* **AIM OF THE TASK**: From the top of the records below down to the line containing "white brick D6 level 2 -> none", reproduce every line exactly.

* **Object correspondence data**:
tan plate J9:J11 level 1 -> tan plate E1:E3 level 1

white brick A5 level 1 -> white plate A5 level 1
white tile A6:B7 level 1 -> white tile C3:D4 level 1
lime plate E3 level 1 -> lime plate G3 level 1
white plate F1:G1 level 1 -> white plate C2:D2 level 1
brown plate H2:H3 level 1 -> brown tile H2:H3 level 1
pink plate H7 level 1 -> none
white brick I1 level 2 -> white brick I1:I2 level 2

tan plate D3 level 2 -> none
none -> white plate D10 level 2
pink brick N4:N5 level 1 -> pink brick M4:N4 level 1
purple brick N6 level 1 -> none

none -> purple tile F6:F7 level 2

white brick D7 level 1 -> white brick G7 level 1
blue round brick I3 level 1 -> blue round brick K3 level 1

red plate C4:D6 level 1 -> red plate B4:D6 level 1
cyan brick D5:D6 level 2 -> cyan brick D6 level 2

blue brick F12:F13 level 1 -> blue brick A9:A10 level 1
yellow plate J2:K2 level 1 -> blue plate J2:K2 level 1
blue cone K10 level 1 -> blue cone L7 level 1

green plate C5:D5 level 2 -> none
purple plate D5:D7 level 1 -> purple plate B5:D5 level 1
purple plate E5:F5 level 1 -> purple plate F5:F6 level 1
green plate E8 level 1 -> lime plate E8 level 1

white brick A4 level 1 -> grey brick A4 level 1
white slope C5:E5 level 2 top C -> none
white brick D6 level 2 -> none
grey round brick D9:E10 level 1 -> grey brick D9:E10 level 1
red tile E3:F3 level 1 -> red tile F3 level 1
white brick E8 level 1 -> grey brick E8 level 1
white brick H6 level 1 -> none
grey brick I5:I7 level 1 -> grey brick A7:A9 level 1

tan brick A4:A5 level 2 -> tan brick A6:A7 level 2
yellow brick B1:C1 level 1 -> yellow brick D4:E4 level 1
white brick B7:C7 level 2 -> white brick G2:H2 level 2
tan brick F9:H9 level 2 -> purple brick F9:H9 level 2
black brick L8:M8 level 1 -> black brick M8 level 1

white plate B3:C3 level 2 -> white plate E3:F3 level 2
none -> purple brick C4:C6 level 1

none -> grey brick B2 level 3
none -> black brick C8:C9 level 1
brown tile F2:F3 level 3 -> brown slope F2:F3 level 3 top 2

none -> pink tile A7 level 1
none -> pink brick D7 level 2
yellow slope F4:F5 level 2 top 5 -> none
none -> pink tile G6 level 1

* **ANSWER SPACE**:
tan plate J9:J11 level 1 -> tan plate E1:E3 level 1

white brick A5 level 1 -> white plate A5 level 1
white tile A6:B7 level 1 -> white tile C3:D4 level 1
lime plate E3 level 1 -> lime plate G3 level 1
white plate F1:G1 level 1 -> white plate C2:D2 level 1
brown plate H2:H3 level 1 -> brown tile H2:H3 level 1
pink plate H7 level 1 -> none
white brick I1 level 2 -> white brick I1:I2 level 2

tan plate D3 level 2 -> none
none -> white plate D10 level 2
pink brick N4:N5 level 1 -> pink brick M4:N4 level 1
purple brick N6 level 1 -> none

none -> purple tile F6:F7 level 2

white brick D7 level 1 -> white brick G7 level 1
blue round brick I3 level 1 -> blue round brick K3 level 1

red plate C4:D6 level 1 -> red plate B4:D6 level 1
cyan brick D5:D6 level 2 -> cyan brick D6 level 2

blue brick F12:F13 level 1 -> blue brick A9:A10 level 1
yellow plate J2:K2 level 1 -> blue plate J2:K2 level 1
blue cone K10 level 1 -> blue cone L7 level 1

green plate C5:D5 level 2 -> none
purple plate D5:D7 level 1 -> purple plate B5:D5 level 1
purple plate E5:F5 level 1 -> purple plate F5:F6 level 1
green plate E8 level 1 -> lime plate E8 level 1

white brick A4 level 1 -> grey brick A4 level 1
white slope C5:E5 level 2 top C -> none
white brick D6 level 2 -> none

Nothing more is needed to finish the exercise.